Exercise goal:
Leave the pictures out, and print everything else in the records exactly.

Input data:

▶

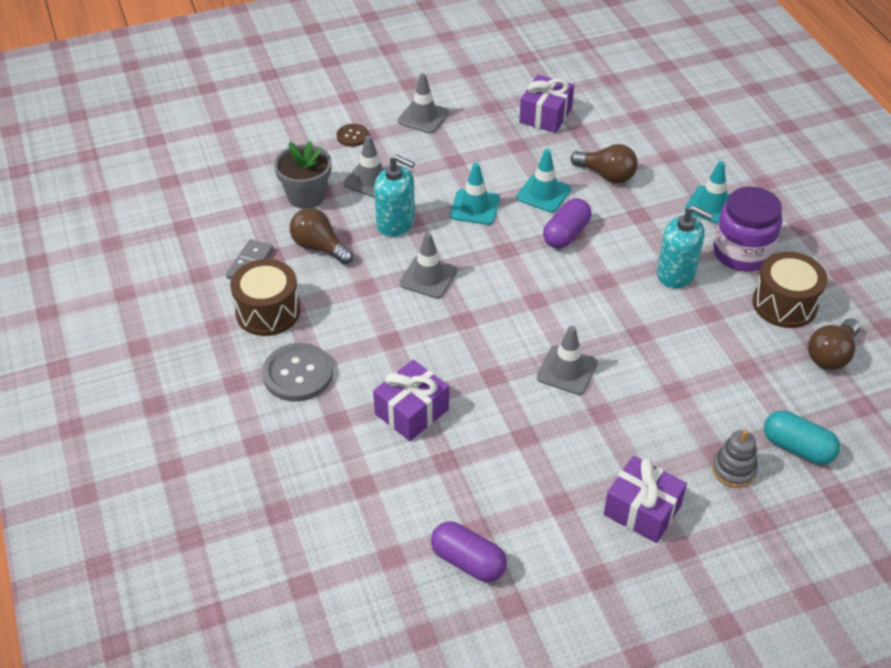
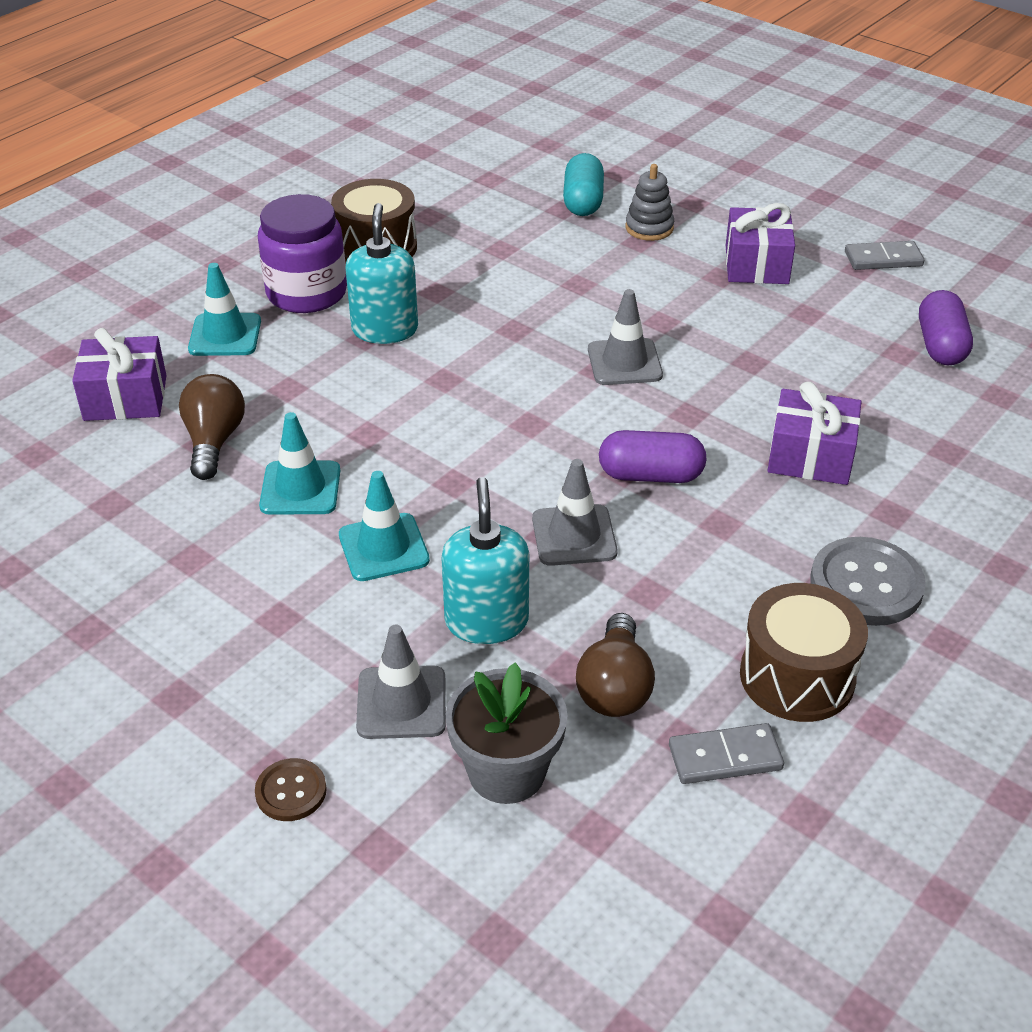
camera: 120 degrees left, 5 degrees down
(423, 117) = (172, 712): grey traffic cone -> none
(545, 115) = (85, 554): purple gift -> purple gift (125, 398)
(566, 234) = (377, 438): purple capsule -> purple capsule (650, 475)
(601, 604) = (883, 259): none -> grey domino
(831, 355) = (433, 206): brown light bulb -> none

◀

Output:
camera: 120 degrees left, 5 degrees down
(423, 117) = (172, 712): grey traffic cone -> none
(545, 115) = (85, 554): purple gift -> purple gift (125, 398)
(566, 234) = (377, 438): purple capsule -> purple capsule (650, 475)
(601, 604) = (883, 259): none -> grey domino
(831, 355) = (433, 206): brown light bulb -> none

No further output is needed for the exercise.